▶ What you are asked to do: Retype the entries exactly; omit all pictures.

▶ Data for analysis:
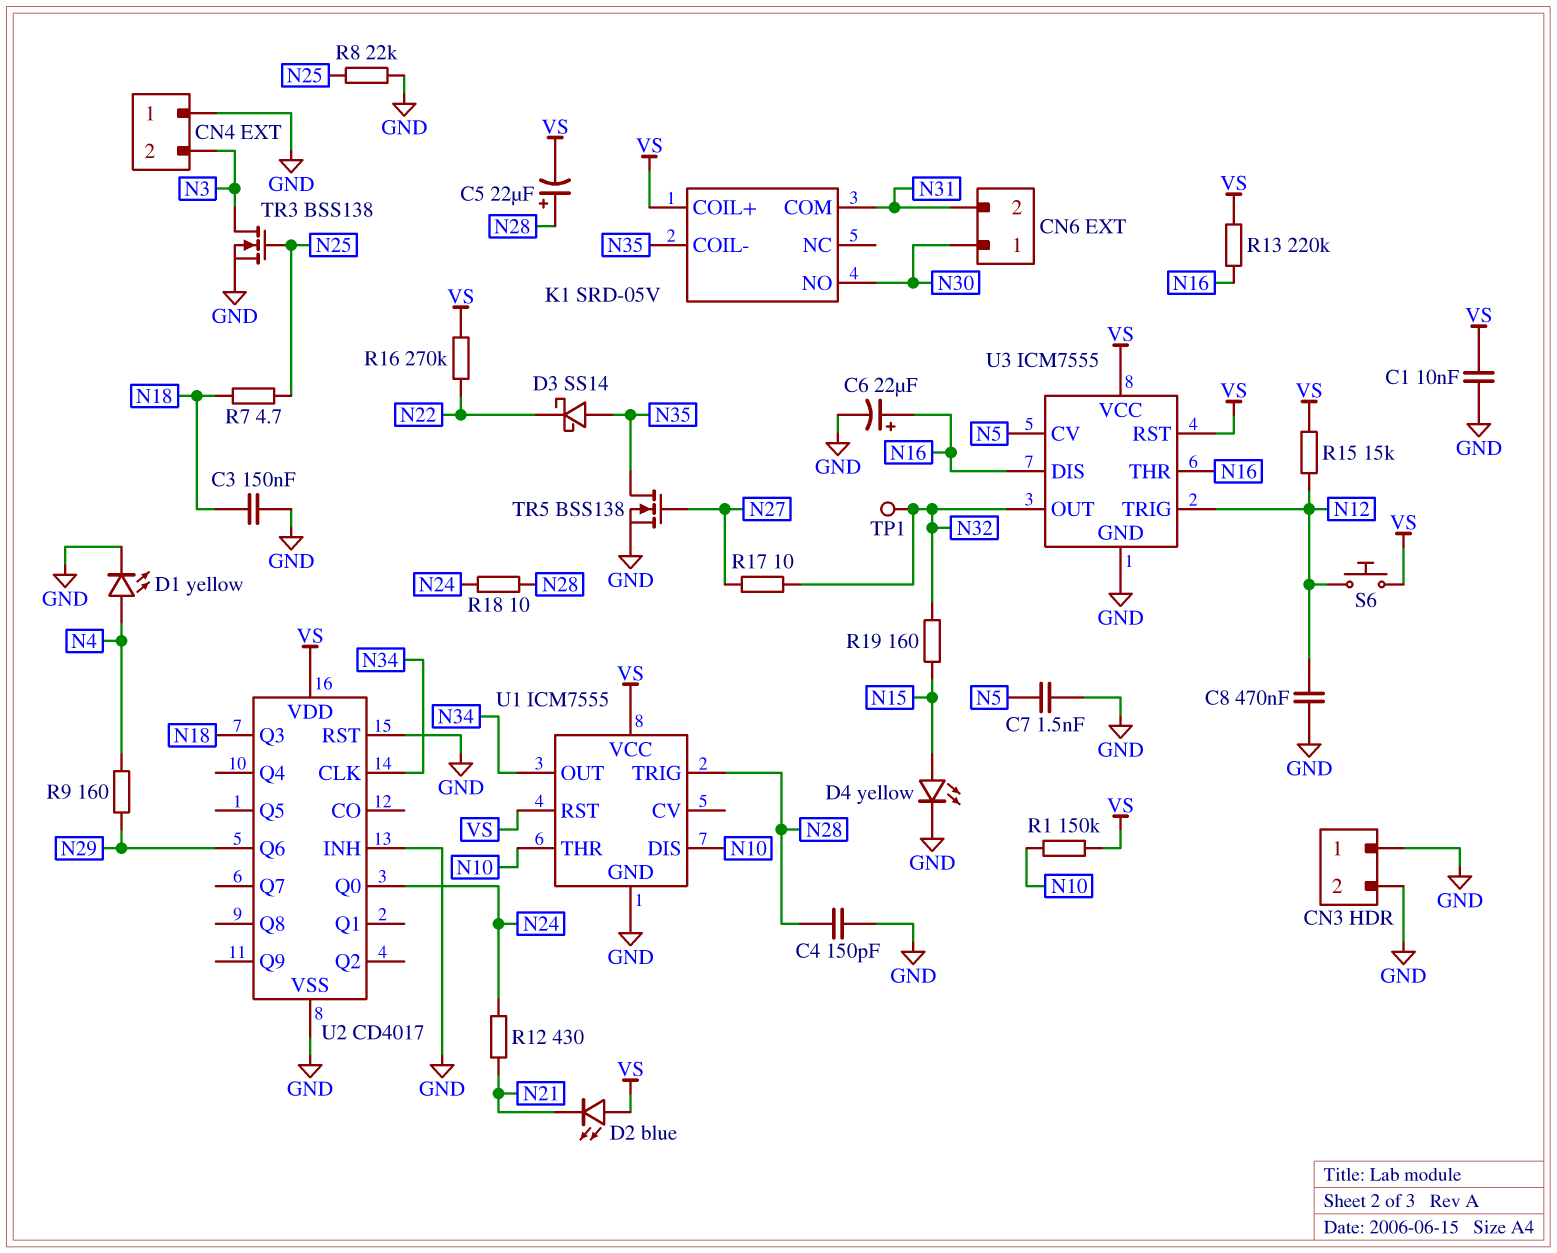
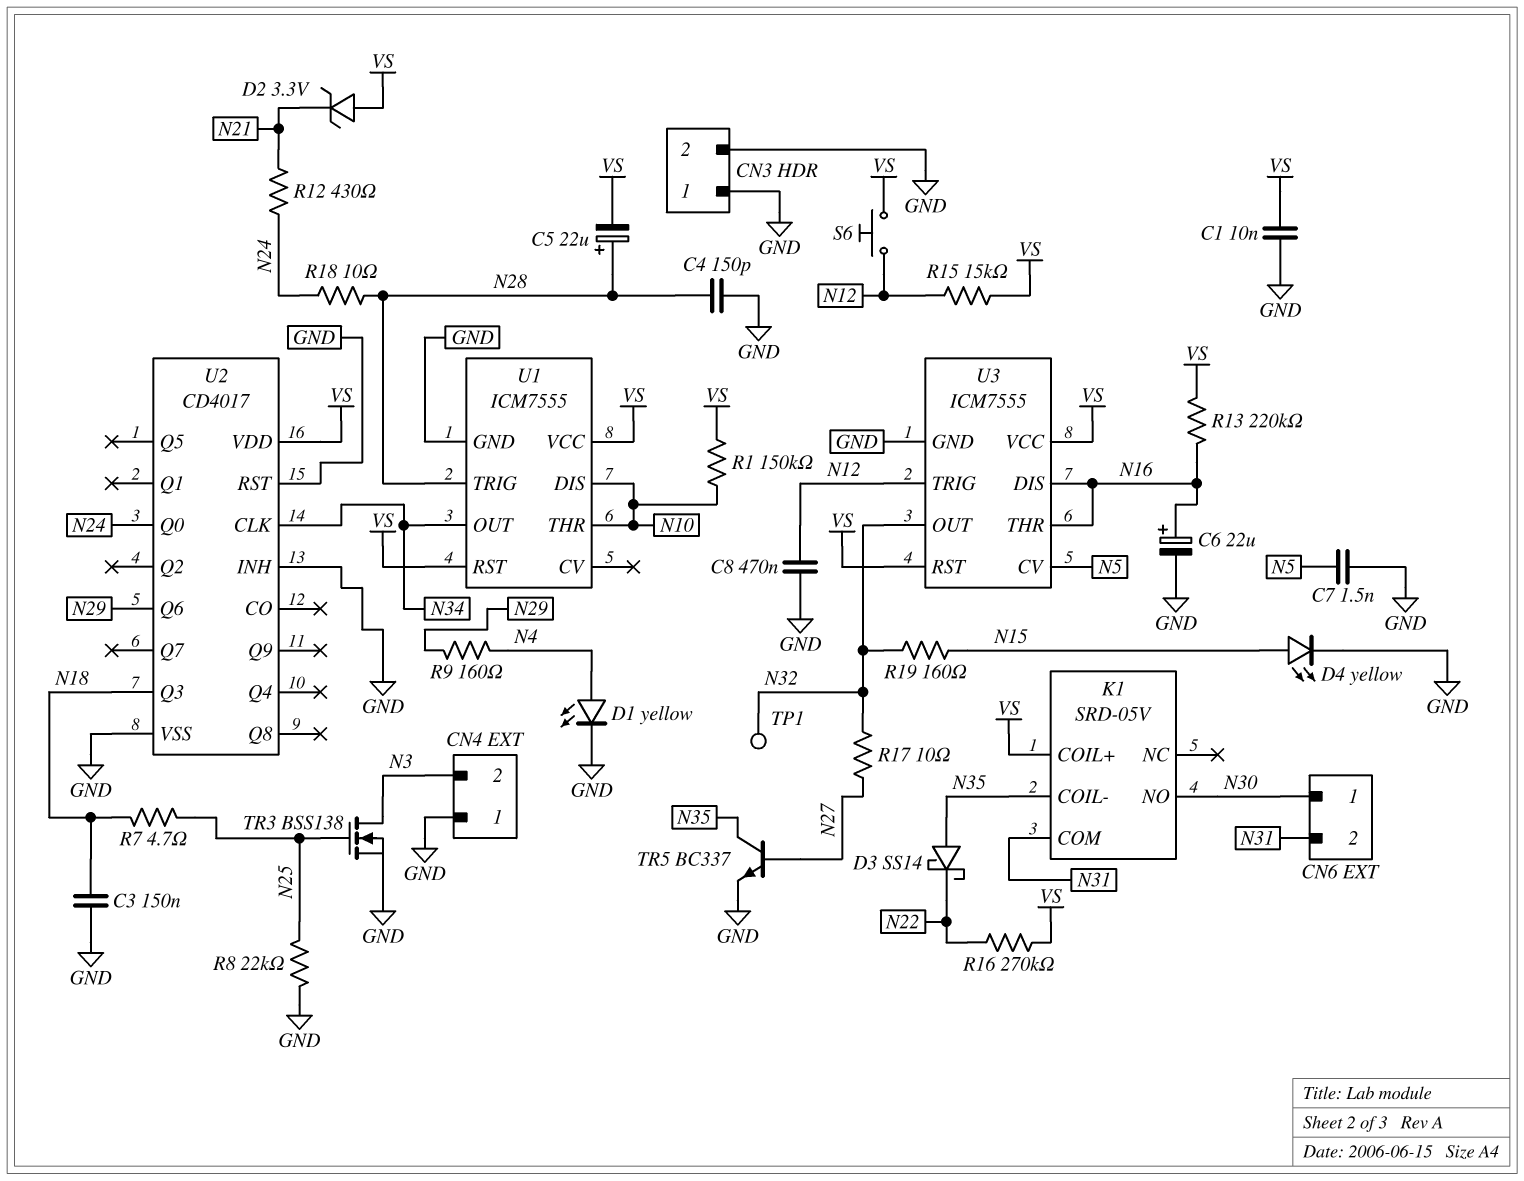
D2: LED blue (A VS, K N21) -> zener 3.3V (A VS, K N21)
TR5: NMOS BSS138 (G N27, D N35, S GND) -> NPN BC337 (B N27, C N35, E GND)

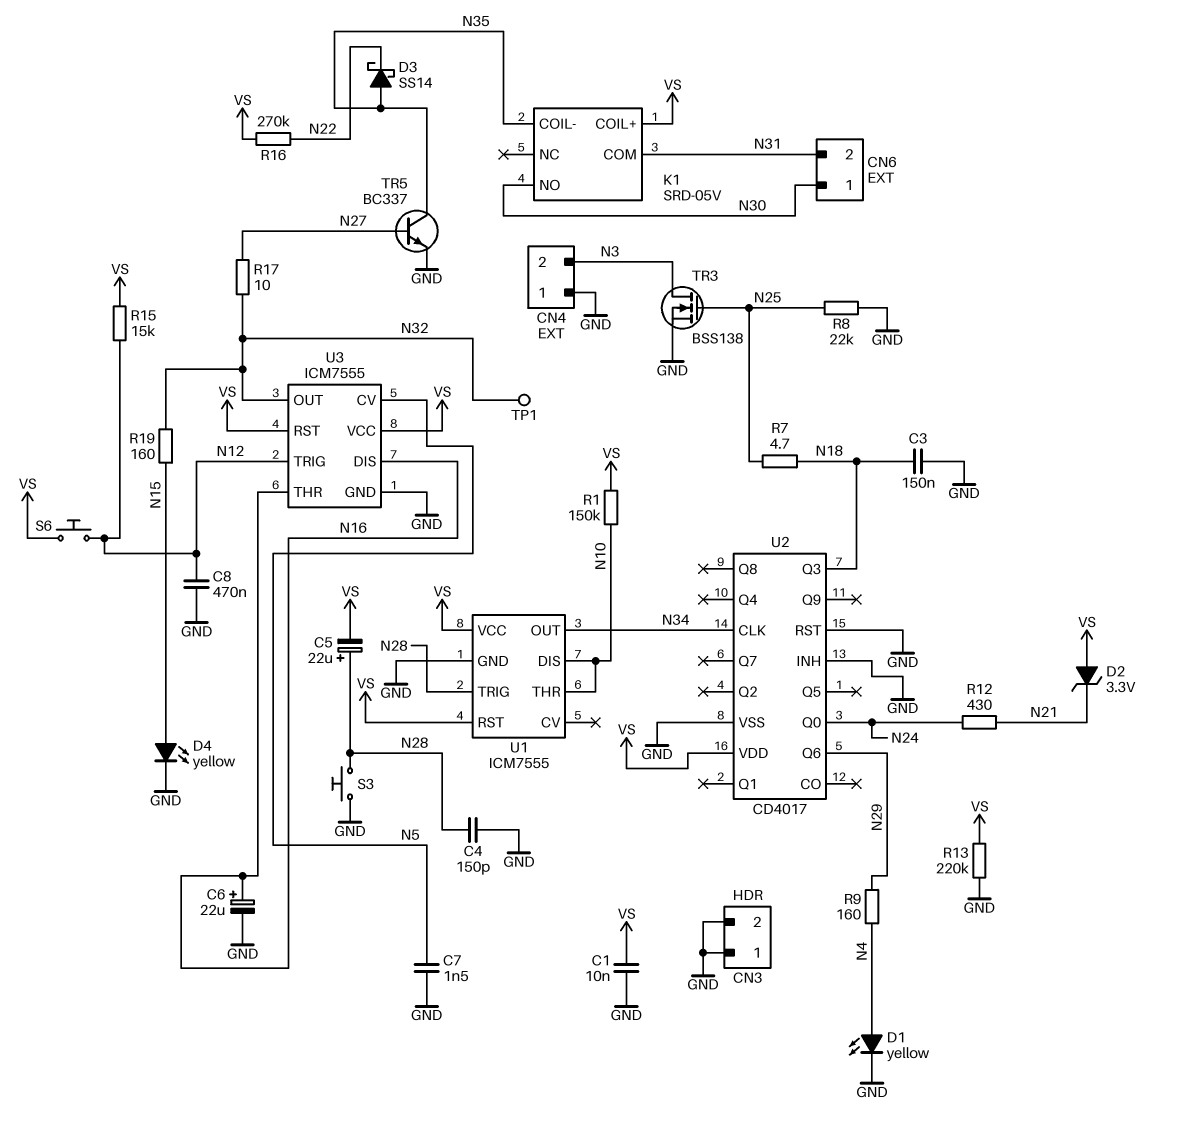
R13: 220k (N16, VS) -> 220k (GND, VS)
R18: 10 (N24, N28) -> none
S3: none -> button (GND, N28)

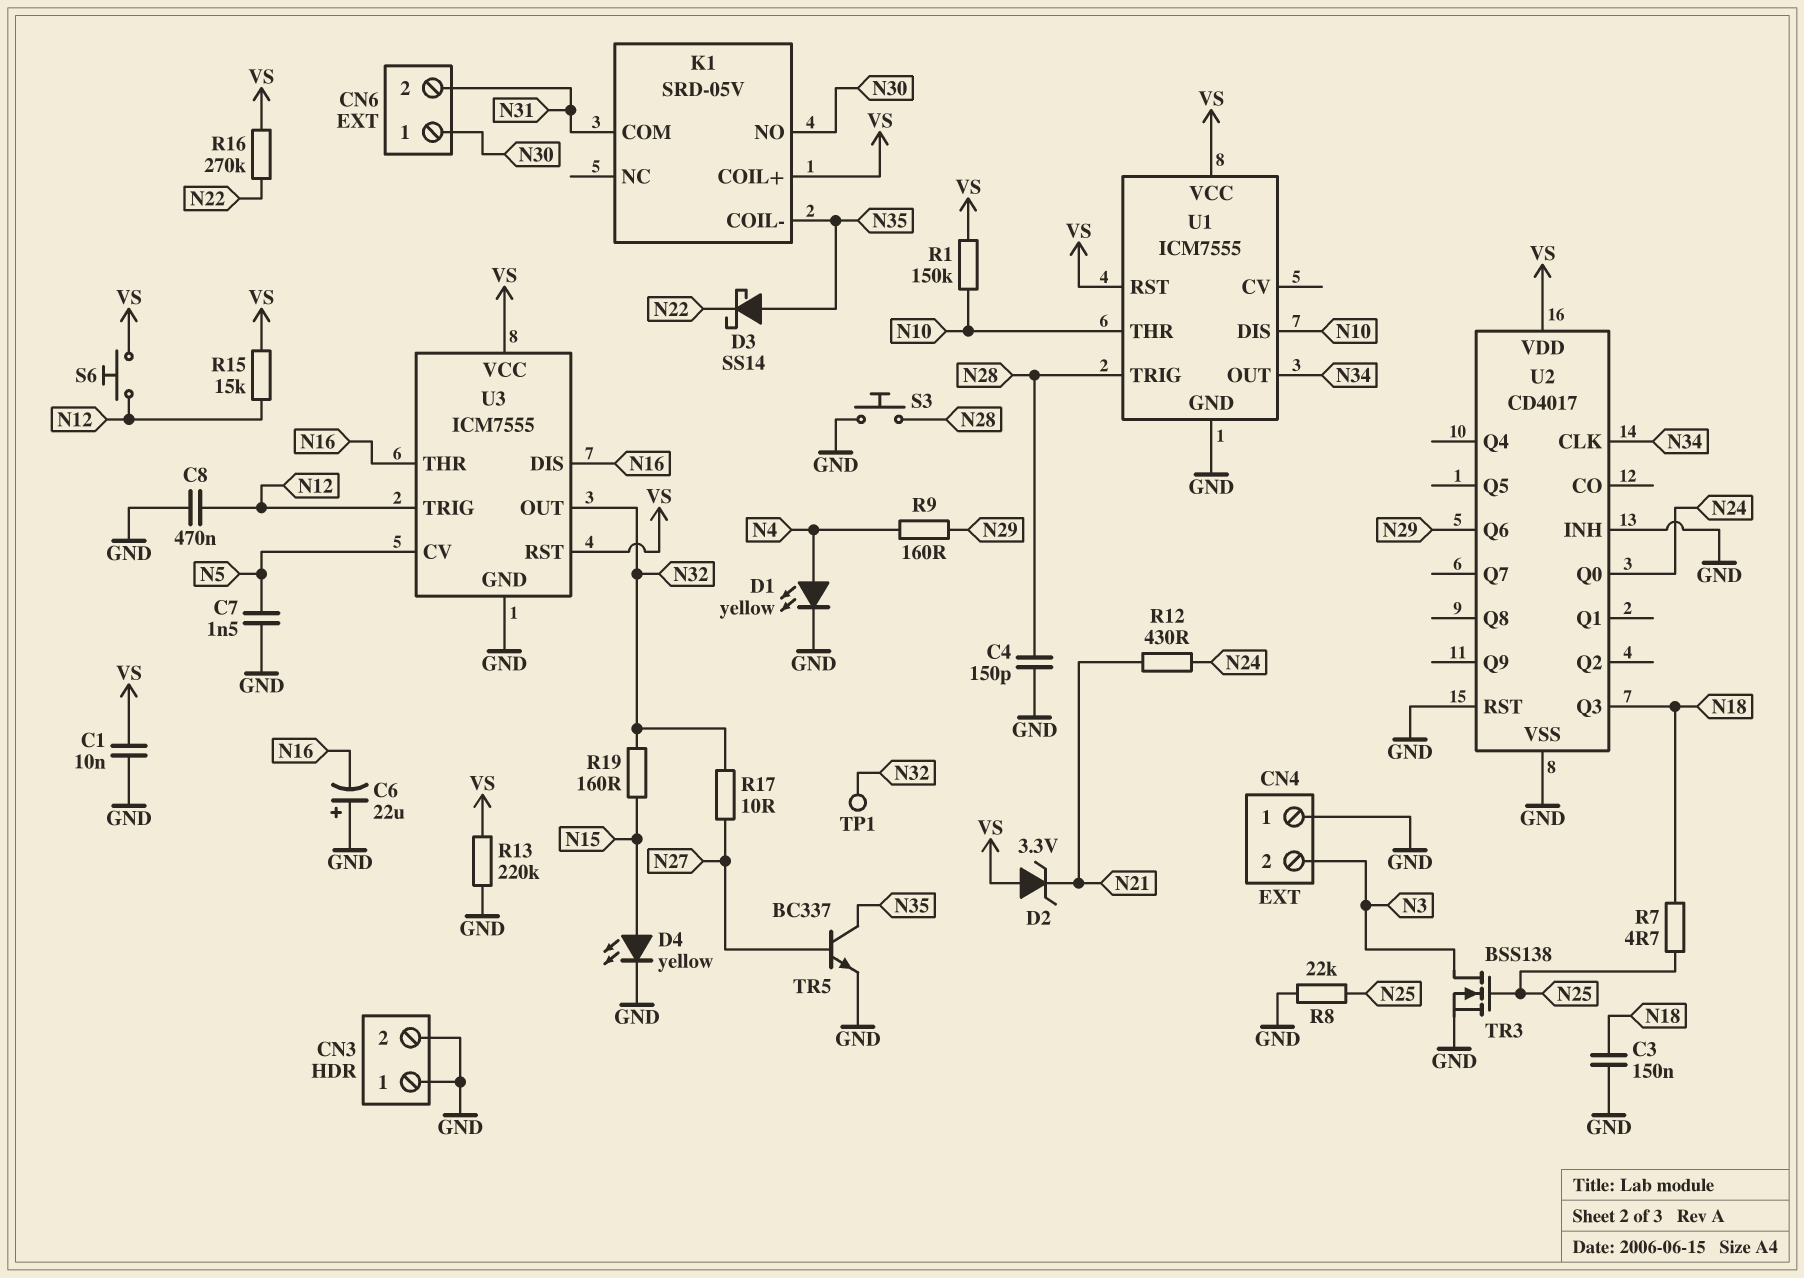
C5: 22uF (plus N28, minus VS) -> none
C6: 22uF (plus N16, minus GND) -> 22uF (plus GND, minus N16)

▶ Solution for this task:
D2: LED blue (A VS, K N21) -> zener 3.3V (A VS, K N21)
TR5: NMOS BSS138 (G N27, D N35, S GND) -> NPN BC337 (B N27, C N35, E GND)

R13: 220k (N16, VS) -> 220k (GND, VS)
R18: 10 (N24, N28) -> none
S3: none -> button (GND, N28)

C5: 22uF (plus N28, minus VS) -> none
C6: 22uF (plus N16, minus GND) -> 22uF (plus GND, minus N16)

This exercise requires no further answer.